ACTIVITY: Output all of the entries beneath, exactly as written.

TASK MATERIAL:
□ □ □ □ □
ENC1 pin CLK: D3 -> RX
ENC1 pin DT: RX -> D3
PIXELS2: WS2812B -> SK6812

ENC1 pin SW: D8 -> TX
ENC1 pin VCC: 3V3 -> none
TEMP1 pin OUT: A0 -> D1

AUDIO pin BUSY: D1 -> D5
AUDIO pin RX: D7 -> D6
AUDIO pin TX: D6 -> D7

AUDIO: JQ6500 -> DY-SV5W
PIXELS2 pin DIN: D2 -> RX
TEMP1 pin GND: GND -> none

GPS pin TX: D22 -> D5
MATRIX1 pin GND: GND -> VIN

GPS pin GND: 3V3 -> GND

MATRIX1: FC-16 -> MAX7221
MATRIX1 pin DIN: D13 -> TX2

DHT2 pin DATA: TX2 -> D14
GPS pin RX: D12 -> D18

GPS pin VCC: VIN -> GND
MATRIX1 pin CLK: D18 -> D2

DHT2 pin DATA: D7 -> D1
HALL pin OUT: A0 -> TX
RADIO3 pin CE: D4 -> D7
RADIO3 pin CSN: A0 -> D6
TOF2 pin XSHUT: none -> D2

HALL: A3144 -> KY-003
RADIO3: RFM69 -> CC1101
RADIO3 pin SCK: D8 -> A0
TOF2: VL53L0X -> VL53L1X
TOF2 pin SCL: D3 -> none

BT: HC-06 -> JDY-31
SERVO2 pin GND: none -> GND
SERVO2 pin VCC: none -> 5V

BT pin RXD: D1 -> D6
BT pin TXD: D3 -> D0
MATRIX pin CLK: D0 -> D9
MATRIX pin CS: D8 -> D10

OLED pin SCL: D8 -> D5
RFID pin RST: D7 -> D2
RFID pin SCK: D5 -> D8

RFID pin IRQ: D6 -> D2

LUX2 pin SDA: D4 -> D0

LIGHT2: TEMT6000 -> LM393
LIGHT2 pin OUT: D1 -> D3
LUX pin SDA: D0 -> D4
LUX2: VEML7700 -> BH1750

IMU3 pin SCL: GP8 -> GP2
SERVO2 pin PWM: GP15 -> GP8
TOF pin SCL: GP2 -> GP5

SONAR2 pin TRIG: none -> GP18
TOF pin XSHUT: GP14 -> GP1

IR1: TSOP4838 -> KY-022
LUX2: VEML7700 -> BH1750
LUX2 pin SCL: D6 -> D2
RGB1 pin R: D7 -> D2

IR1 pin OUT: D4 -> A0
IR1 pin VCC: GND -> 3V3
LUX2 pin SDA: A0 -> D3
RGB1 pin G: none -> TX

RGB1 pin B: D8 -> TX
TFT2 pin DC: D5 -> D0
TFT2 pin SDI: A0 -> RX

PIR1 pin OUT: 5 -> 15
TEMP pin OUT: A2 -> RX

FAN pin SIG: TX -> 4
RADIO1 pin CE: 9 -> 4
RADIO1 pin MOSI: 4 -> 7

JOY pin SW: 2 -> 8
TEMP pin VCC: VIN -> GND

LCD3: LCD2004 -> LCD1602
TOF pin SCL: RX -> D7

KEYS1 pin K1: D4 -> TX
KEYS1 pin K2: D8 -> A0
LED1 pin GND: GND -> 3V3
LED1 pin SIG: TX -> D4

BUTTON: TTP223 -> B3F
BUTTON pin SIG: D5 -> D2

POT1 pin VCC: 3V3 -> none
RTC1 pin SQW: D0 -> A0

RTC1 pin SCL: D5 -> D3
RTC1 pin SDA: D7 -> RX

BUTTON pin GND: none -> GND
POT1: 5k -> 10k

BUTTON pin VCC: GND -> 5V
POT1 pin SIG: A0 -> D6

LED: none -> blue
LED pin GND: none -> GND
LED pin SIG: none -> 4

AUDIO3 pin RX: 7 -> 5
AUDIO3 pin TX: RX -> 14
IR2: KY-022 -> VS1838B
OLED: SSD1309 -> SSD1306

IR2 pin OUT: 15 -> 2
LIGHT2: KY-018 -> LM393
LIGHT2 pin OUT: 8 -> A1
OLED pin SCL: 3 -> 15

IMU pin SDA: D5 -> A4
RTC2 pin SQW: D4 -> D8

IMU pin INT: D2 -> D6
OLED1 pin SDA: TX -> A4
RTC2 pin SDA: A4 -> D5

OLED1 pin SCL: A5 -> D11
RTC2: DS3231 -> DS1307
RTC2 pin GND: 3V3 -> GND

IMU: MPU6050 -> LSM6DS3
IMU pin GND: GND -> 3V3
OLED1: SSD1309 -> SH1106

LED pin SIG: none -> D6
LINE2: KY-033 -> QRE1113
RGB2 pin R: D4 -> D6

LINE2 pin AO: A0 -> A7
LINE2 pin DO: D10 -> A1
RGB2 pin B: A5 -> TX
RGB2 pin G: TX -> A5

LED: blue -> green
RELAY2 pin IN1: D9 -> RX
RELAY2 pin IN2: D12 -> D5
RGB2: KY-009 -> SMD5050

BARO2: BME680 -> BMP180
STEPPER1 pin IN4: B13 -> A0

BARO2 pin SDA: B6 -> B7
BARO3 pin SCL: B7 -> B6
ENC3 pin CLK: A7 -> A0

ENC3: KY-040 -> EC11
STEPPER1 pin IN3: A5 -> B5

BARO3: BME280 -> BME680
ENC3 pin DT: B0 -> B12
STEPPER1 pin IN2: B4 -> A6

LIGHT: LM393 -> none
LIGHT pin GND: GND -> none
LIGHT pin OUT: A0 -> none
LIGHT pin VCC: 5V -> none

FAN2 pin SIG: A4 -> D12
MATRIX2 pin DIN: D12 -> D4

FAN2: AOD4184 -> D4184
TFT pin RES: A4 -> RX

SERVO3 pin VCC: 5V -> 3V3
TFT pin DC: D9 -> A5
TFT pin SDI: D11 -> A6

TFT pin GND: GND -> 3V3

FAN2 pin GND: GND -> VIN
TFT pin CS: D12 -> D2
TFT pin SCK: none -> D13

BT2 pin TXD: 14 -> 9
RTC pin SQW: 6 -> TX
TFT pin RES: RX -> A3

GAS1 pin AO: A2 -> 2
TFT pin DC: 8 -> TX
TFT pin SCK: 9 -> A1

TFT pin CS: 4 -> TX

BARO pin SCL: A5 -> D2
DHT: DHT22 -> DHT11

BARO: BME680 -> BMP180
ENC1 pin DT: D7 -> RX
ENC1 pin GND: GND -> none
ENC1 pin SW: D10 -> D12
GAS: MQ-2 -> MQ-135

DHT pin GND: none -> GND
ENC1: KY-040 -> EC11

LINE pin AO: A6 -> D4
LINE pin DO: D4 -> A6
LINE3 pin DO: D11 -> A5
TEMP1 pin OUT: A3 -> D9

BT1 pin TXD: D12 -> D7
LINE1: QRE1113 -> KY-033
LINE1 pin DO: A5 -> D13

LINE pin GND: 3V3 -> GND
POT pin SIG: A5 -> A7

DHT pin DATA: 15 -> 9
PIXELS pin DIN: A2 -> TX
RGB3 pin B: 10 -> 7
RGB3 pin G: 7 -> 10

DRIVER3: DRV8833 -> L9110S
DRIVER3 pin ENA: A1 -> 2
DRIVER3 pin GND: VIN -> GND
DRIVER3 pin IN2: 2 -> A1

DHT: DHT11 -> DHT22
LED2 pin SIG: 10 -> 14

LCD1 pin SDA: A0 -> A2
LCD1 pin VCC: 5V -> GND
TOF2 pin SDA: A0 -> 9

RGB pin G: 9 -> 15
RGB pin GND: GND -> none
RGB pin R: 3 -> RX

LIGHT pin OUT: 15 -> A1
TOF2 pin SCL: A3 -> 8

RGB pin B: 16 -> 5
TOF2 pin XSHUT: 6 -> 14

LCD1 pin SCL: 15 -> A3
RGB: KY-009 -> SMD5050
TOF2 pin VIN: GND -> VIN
□ □ □ □ □
WRITTEN SOLUTION:
ENC1 pin CLK: D3 -> RX
ENC1 pin DT: RX -> D3
PIXELS2: WS2812B -> SK6812

ENC1 pin SW: D8 -> TX
ENC1 pin VCC: 3V3 -> none
TEMP1 pin OUT: A0 -> D1

AUDIO pin BUSY: D1 -> D5
AUDIO pin RX: D7 -> D6
AUDIO pin TX: D6 -> D7

AUDIO: JQ6500 -> DY-SV5W
PIXELS2 pin DIN: D2 -> RX
TEMP1 pin GND: GND -> none

GPS pin TX: D22 -> D5
MATRIX1 pin GND: GND -> VIN

GPS pin GND: 3V3 -> GND

MATRIX1: FC-16 -> MAX7221
MATRIX1 pin DIN: D13 -> TX2

DHT2 pin DATA: TX2 -> D14
GPS pin RX: D12 -> D18

GPS pin VCC: VIN -> GND
MATRIX1 pin CLK: D18 -> D2

DHT2 pin DATA: D7 -> D1
HALL pin OUT: A0 -> TX
RADIO3 pin CE: D4 -> D7
RADIO3 pin CSN: A0 -> D6
TOF2 pin XSHUT: none -> D2

HALL: A3144 -> KY-003
RADIO3: RFM69 -> CC1101
RADIO3 pin SCK: D8 -> A0
TOF2: VL53L0X -> VL53L1X
TOF2 pin SCL: D3 -> none

BT: HC-06 -> JDY-31
SERVO2 pin GND: none -> GND
SERVO2 pin VCC: none -> 5V

BT pin RXD: D1 -> D6
BT pin TXD: D3 -> D0
MATRIX pin CLK: D0 -> D9
MATRIX pin CS: D8 -> D10

OLED pin SCL: D8 -> D5
RFID pin RST: D7 -> D2
RFID pin SCK: D5 -> D8

RFID pin IRQ: D6 -> D2

LUX2 pin SDA: D4 -> D0

LIGHT2: TEMT6000 -> LM393
LIGHT2 pin OUT: D1 -> D3
LUX pin SDA: D0 -> D4
LUX2: VEML7700 -> BH1750

IMU3 pin SCL: GP8 -> GP2
SERVO2 pin PWM: GP15 -> GP8
TOF pin SCL: GP2 -> GP5

SONAR2 pin TRIG: none -> GP18
TOF pin XSHUT: GP14 -> GP1

IR1: TSOP4838 -> KY-022
LUX2: VEML7700 -> BH1750
LUX2 pin SCL: D6 -> D2
RGB1 pin R: D7 -> D2

IR1 pin OUT: D4 -> A0
IR1 pin VCC: GND -> 3V3
LUX2 pin SDA: A0 -> D3
RGB1 pin G: none -> TX

RGB1 pin B: D8 -> TX
TFT2 pin DC: D5 -> D0
TFT2 pin SDI: A0 -> RX

PIR1 pin OUT: 5 -> 15
TEMP pin OUT: A2 -> RX

FAN pin SIG: TX -> 4
RADIO1 pin CE: 9 -> 4
RADIO1 pin MOSI: 4 -> 7

JOY pin SW: 2 -> 8
TEMP pin VCC: VIN -> GND

LCD3: LCD2004 -> LCD1602
TOF pin SCL: RX -> D7

KEYS1 pin K1: D4 -> TX
KEYS1 pin K2: D8 -> A0
LED1 pin GND: GND -> 3V3
LED1 pin SIG: TX -> D4

BUTTON: TTP223 -> B3F
BUTTON pin SIG: D5 -> D2

POT1 pin VCC: 3V3 -> none
RTC1 pin SQW: D0 -> A0

RTC1 pin SCL: D5 -> D3
RTC1 pin SDA: D7 -> RX

BUTTON pin GND: none -> GND
POT1: 5k -> 10k

BUTTON pin VCC: GND -> 5V
POT1 pin SIG: A0 -> D6

LED: none -> blue
LED pin GND: none -> GND
LED pin SIG: none -> 4

AUDIO3 pin RX: 7 -> 5
AUDIO3 pin TX: RX -> 14
IR2: KY-022 -> VS1838B
OLED: SSD1309 -> SSD1306

IR2 pin OUT: 15 -> 2
LIGHT2: KY-018 -> LM393
LIGHT2 pin OUT: 8 -> A1
OLED pin SCL: 3 -> 15

IMU pin SDA: D5 -> A4
RTC2 pin SQW: D4 -> D8

IMU pin INT: D2 -> D6
OLED1 pin SDA: TX -> A4
RTC2 pin SDA: A4 -> D5

OLED1 pin SCL: A5 -> D11
RTC2: DS3231 -> DS1307
RTC2 pin GND: 3V3 -> GND

IMU: MPU6050 -> LSM6DS3
IMU pin GND: GND -> 3V3
OLED1: SSD1309 -> SH1106

LED pin SIG: none -> D6
LINE2: KY-033 -> QRE1113
RGB2 pin R: D4 -> D6

LINE2 pin AO: A0 -> A7
LINE2 pin DO: D10 -> A1
RGB2 pin B: A5 -> TX
RGB2 pin G: TX -> A5

LED: blue -> green
RELAY2 pin IN1: D9 -> RX
RELAY2 pin IN2: D12 -> D5
RGB2: KY-009 -> SMD5050

BARO2: BME680 -> BMP180
STEPPER1 pin IN4: B13 -> A0

BARO2 pin SDA: B6 -> B7
BARO3 pin SCL: B7 -> B6
ENC3 pin CLK: A7 -> A0

ENC3: KY-040 -> EC11
STEPPER1 pin IN3: A5 -> B5

BARO3: BME280 -> BME680
ENC3 pin DT: B0 -> B12
STEPPER1 pin IN2: B4 -> A6

LIGHT: LM393 -> none
LIGHT pin GND: GND -> none
LIGHT pin OUT: A0 -> none
LIGHT pin VCC: 5V -> none

FAN2 pin SIG: A4 -> D12
MATRIX2 pin DIN: D12 -> D4

FAN2: AOD4184 -> D4184
TFT pin RES: A4 -> RX

SERVO3 pin VCC: 5V -> 3V3
TFT pin DC: D9 -> A5
TFT pin SDI: D11 -> A6

TFT pin GND: GND -> 3V3

FAN2 pin GND: GND -> VIN
TFT pin CS: D12 -> D2
TFT pin SCK: none -> D13

BT2 pin TXD: 14 -> 9
RTC pin SQW: 6 -> TX
TFT pin RES: RX -> A3

GAS1 pin AO: A2 -> 2
TFT pin DC: 8 -> TX
TFT pin SCK: 9 -> A1

TFT pin CS: 4 -> TX

BARO pin SCL: A5 -> D2
DHT: DHT22 -> DHT11

BARO: BME680 -> BMP180
ENC1 pin DT: D7 -> RX
ENC1 pin GND: GND -> none
ENC1 pin SW: D10 -> D12
GAS: MQ-2 -> MQ-135

DHT pin GND: none -> GND
ENC1: KY-040 -> EC11

LINE pin AO: A6 -> D4
LINE pin DO: D4 -> A6
LINE3 pin DO: D11 -> A5
TEMP1 pin OUT: A3 -> D9

BT1 pin TXD: D12 -> D7
LINE1: QRE1113 -> KY-033
LINE1 pin DO: A5 -> D13

LINE pin GND: 3V3 -> GND
POT pin SIG: A5 -> A7

DHT pin DATA: 15 -> 9
PIXELS pin DIN: A2 -> TX
RGB3 pin B: 10 -> 7
RGB3 pin G: 7 -> 10

DRIVER3: DRV8833 -> L9110S
DRIVER3 pin ENA: A1 -> 2
DRIVER3 pin GND: VIN -> GND
DRIVER3 pin IN2: 2 -> A1

DHT: DHT11 -> DHT22
LED2 pin SIG: 10 -> 14

LCD1 pin SDA: A0 -> A2
LCD1 pin VCC: 5V -> GND
TOF2 pin SDA: A0 -> 9

RGB pin G: 9 -> 15
RGB pin GND: GND -> none
RGB pin R: 3 -> RX

LIGHT pin OUT: 15 -> A1
TOF2 pin SCL: A3 -> 8

RGB pin B: 16 -> 5
TOF2 pin XSHUT: 6 -> 14

LCD1 pin SCL: 15 -> A3
RGB: KY-009 -> SMD5050
TOF2 pin VIN: GND -> VIN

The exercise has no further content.